DATA RECORDS —
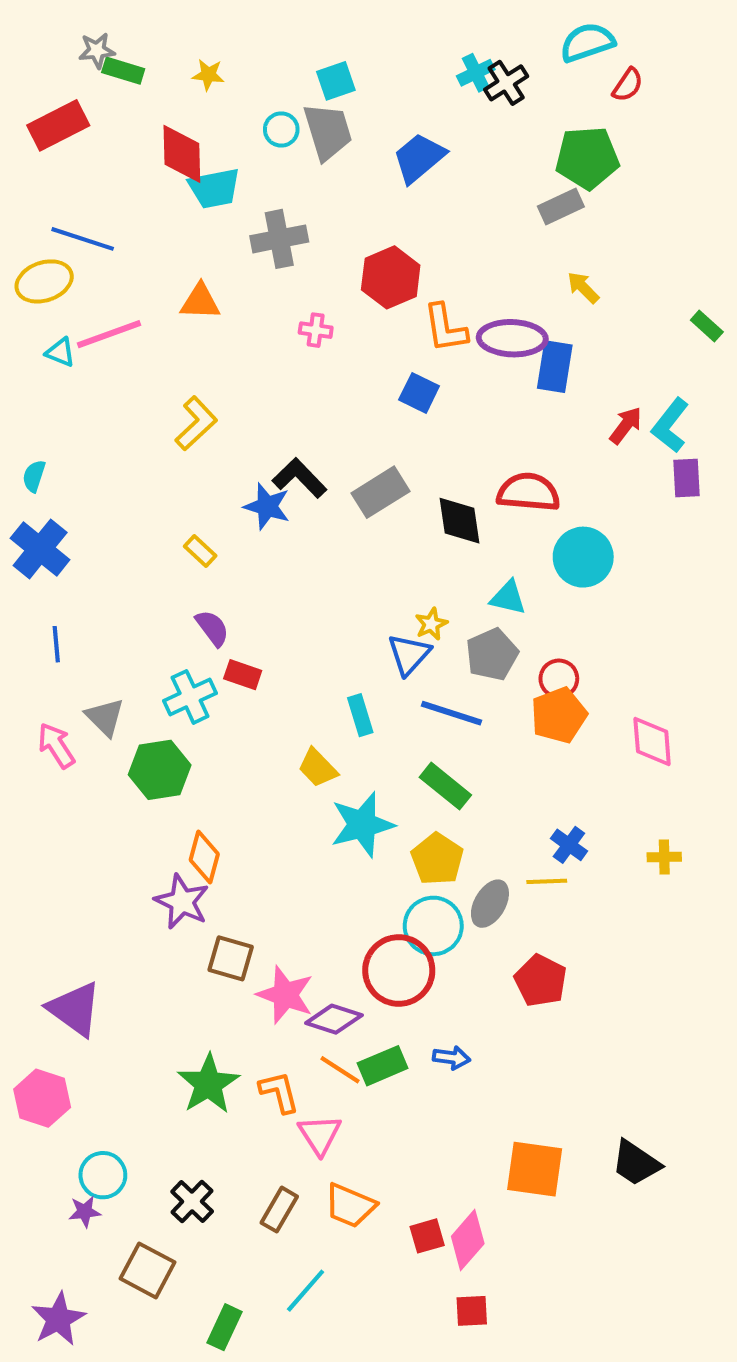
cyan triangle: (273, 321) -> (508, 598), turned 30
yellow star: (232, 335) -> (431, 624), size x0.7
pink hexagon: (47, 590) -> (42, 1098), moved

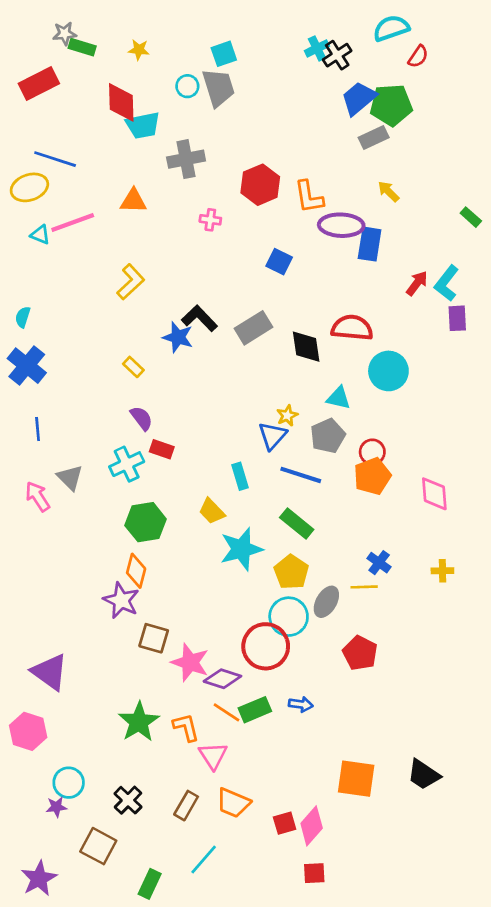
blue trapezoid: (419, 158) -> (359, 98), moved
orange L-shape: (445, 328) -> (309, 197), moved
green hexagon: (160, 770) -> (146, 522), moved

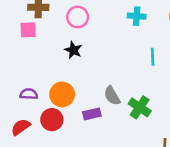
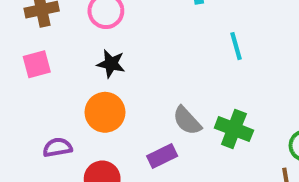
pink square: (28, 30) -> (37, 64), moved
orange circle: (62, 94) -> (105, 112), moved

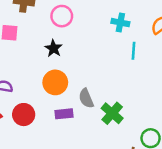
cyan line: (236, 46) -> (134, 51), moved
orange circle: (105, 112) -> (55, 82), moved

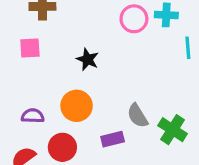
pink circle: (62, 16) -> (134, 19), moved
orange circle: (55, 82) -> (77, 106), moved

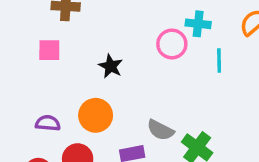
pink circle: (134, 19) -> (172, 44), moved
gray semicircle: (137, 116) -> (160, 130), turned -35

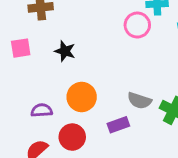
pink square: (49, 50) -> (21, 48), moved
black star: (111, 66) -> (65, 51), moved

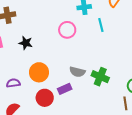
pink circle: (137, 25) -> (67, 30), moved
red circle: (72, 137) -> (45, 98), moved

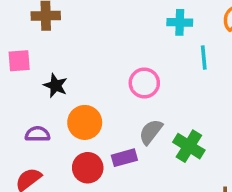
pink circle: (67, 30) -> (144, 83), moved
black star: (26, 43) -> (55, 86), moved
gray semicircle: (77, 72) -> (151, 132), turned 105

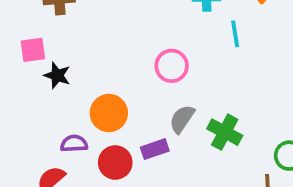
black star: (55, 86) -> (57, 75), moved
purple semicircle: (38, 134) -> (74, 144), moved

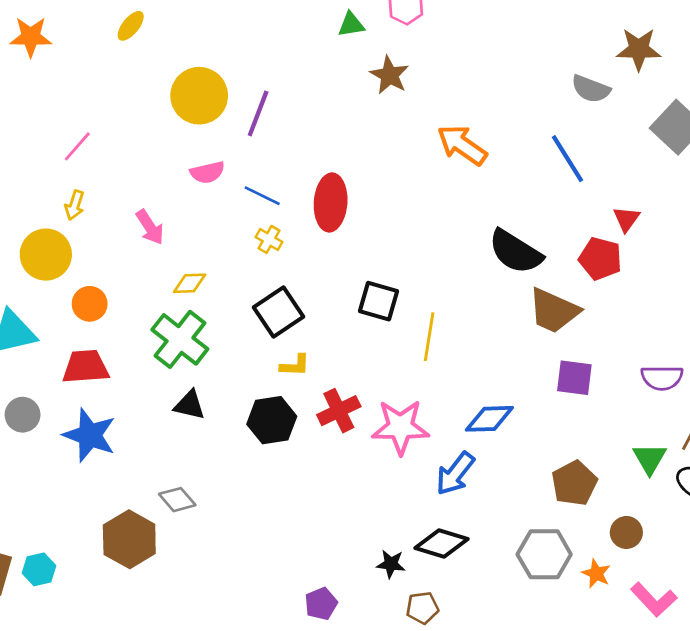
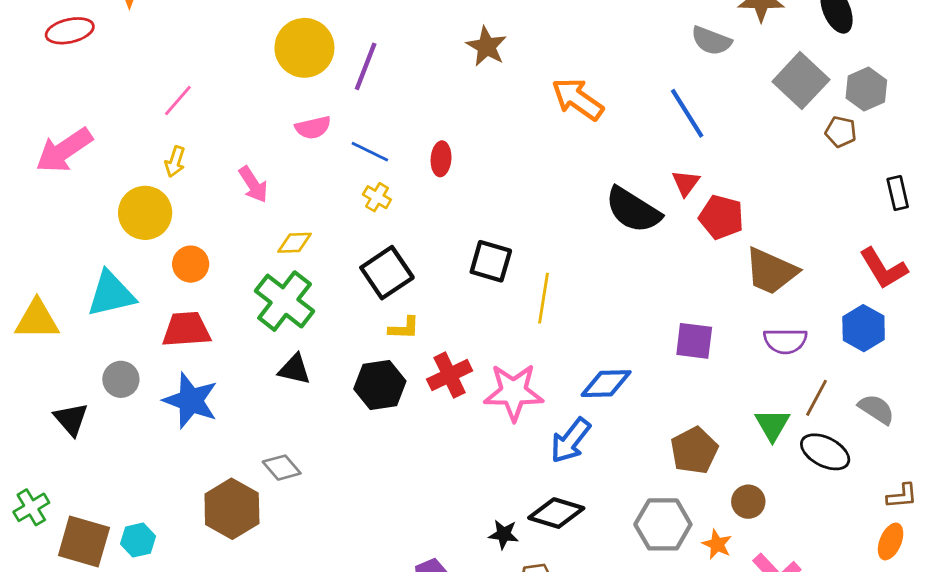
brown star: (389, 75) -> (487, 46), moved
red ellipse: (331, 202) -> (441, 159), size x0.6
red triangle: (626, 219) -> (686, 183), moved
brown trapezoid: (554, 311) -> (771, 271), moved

==

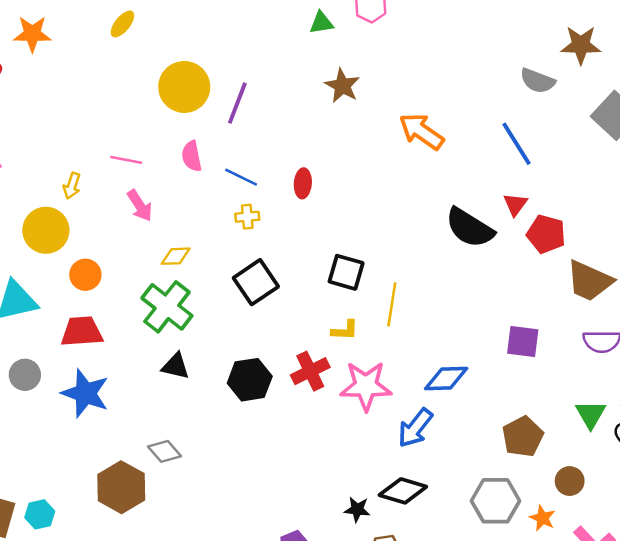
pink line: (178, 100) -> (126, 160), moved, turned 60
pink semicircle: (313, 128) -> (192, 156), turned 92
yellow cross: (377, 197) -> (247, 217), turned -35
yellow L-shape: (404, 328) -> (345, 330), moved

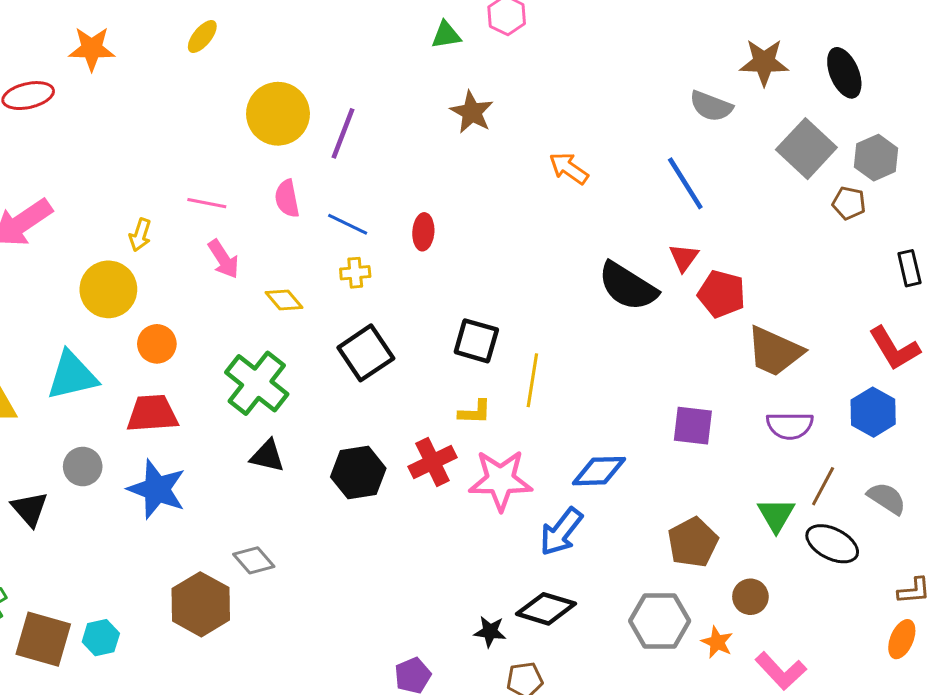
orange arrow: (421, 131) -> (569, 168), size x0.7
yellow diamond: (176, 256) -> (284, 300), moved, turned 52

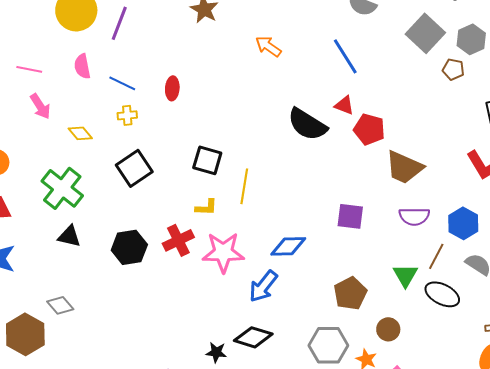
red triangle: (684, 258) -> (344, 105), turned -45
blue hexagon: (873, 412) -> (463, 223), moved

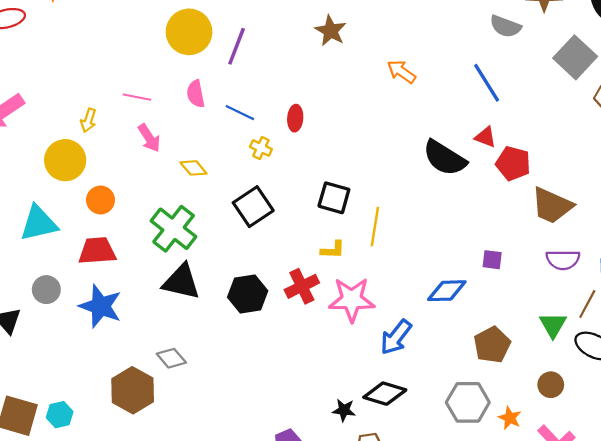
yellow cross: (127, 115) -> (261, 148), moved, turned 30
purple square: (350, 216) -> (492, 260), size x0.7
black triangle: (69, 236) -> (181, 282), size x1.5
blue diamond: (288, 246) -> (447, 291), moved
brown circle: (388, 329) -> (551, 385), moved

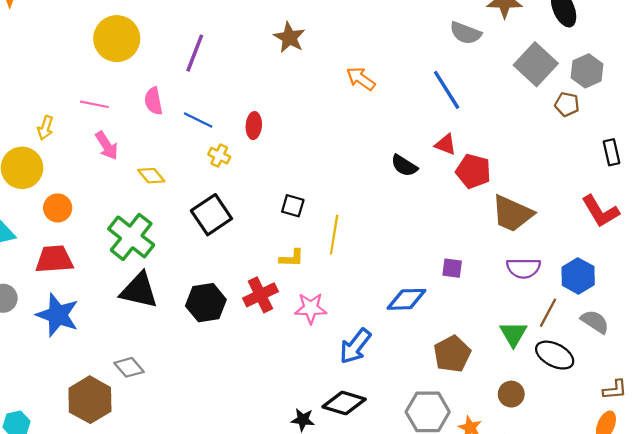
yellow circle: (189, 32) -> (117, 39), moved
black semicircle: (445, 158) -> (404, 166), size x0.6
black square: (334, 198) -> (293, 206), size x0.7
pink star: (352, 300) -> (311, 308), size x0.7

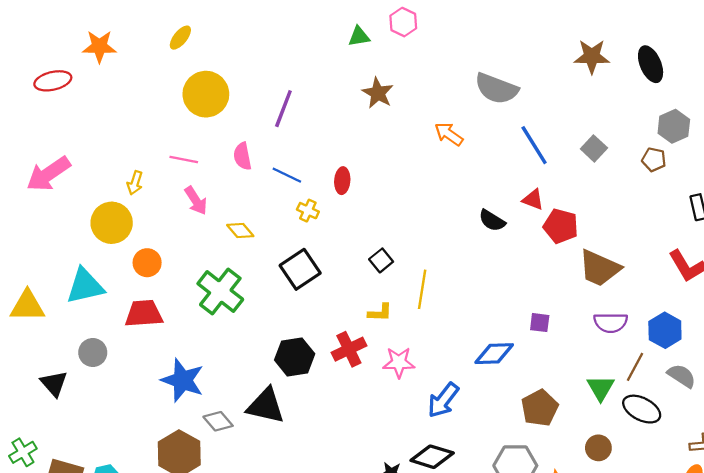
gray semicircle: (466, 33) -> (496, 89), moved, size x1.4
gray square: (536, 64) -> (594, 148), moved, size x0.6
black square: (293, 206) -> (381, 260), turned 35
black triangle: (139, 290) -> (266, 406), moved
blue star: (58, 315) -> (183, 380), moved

EXERCISE PROMPT — Look above for the line with "cyan triangle: (273, 321)", then print it and each line after it down to and including the line with "pink circle: (134, 19) -> (172, 44), moved". Leave out the pictures and keep the wording exact.

ANSWER BELOW —
cyan triangle: (273, 321) -> (508, 598), turned 30
yellow star: (232, 335) -> (431, 624), size x0.7
pink hexagon: (47, 590) -> (42, 1098), moved

blue trapezoid: (419, 158) -> (359, 98), moved
orange L-shape: (445, 328) -> (309, 197), moved
green hexagon: (160, 770) -> (146, 522), moved

pink square: (28, 30) -> (37, 64), moved
orange circle: (62, 94) -> (105, 112), moved

cyan line: (236, 46) -> (134, 51), moved
orange circle: (105, 112) -> (55, 82), moved

pink circle: (62, 16) -> (134, 19), moved
orange circle: (55, 82) -> (77, 106), moved

pink circle: (134, 19) -> (172, 44), moved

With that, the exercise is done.